● Colored object listings
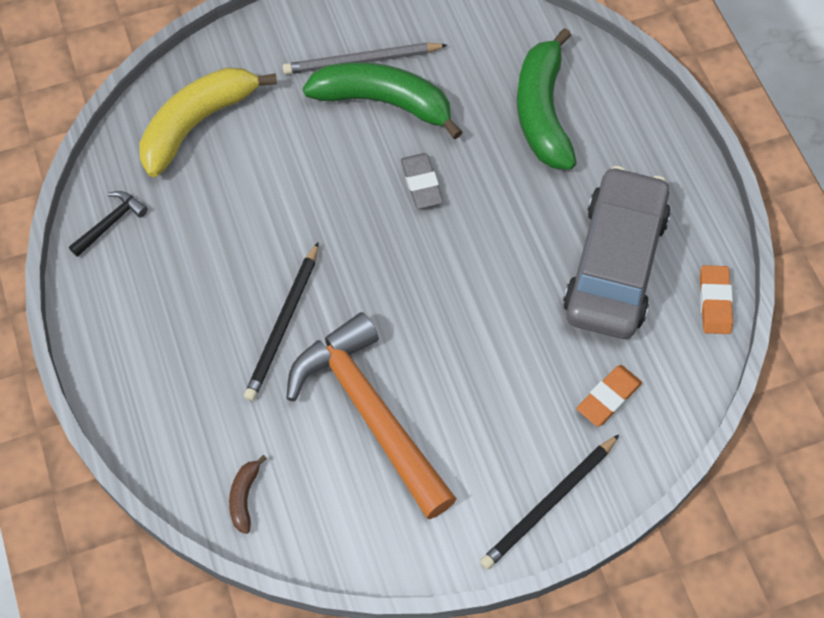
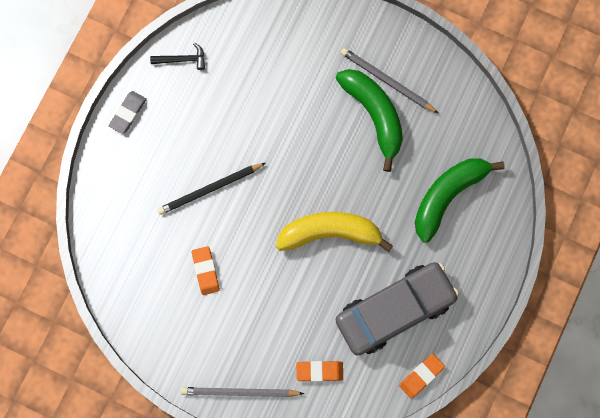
camera: 45 degrees right, 15 degrees up
(197, 124) = (272, 42): yellow banana -> yellow banana (330, 233)
(244, 497) = (113, 256): brown banana -> none
(370, 413) = (205, 271): orange hammer -> orange eraser
(421, 183) = (347, 178): grey eraser -> grey eraser (128, 113)
(549, 504) = (239, 392): black pencil -> grey pencil

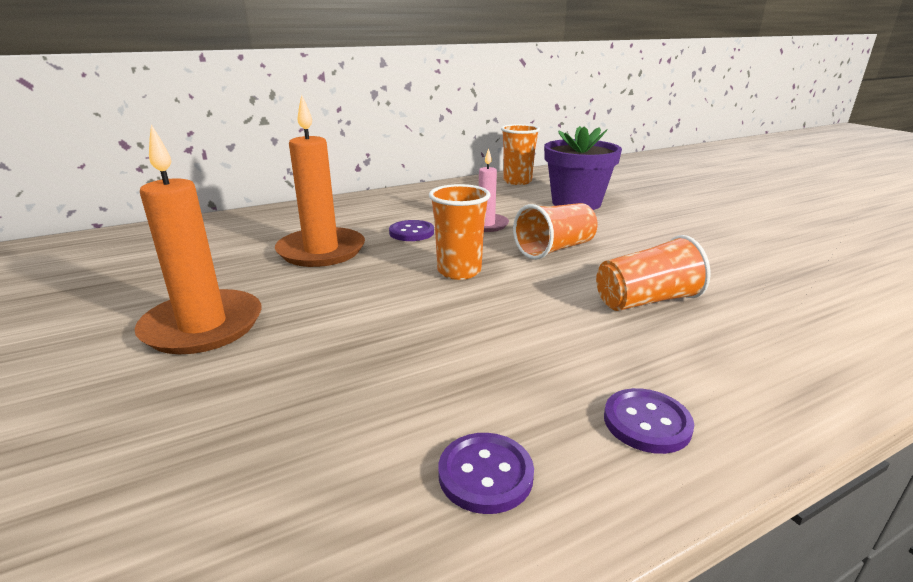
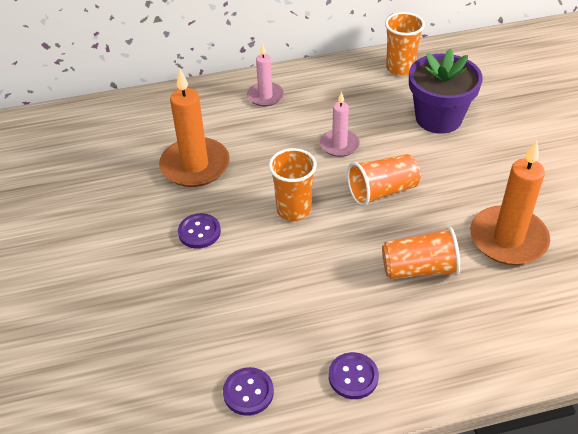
camera: 15 degrees right, 20 degrees up
(203, 326) = (107, 244): orange candle -> orange candle (508, 239)
(389, 203) = (265, 96): none -> pink candle
(411, 232) = (272, 148): purple button -> purple button (199, 232)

● YOUR ASSIGNMENT
A verbatim copy of the data, pictures removed, is the expected result.

● ANSWER BOX
camera: 45 degrees right, 15 degrees up
(197, 124) = (272, 42): yellow banana -> yellow banana (330, 233)
(244, 497) = (113, 256): brown banana -> none
(370, 413) = (205, 271): orange hammer -> orange eraser
(421, 183) = (347, 178): grey eraser -> grey eraser (128, 113)
(549, 504) = (239, 392): black pencil -> grey pencil

camera: 15 degrees right, 20 degrees up
(203, 326) = (107, 244): orange candle -> orange candle (508, 239)
(389, 203) = (265, 96): none -> pink candle
(411, 232) = (272, 148): purple button -> purple button (199, 232)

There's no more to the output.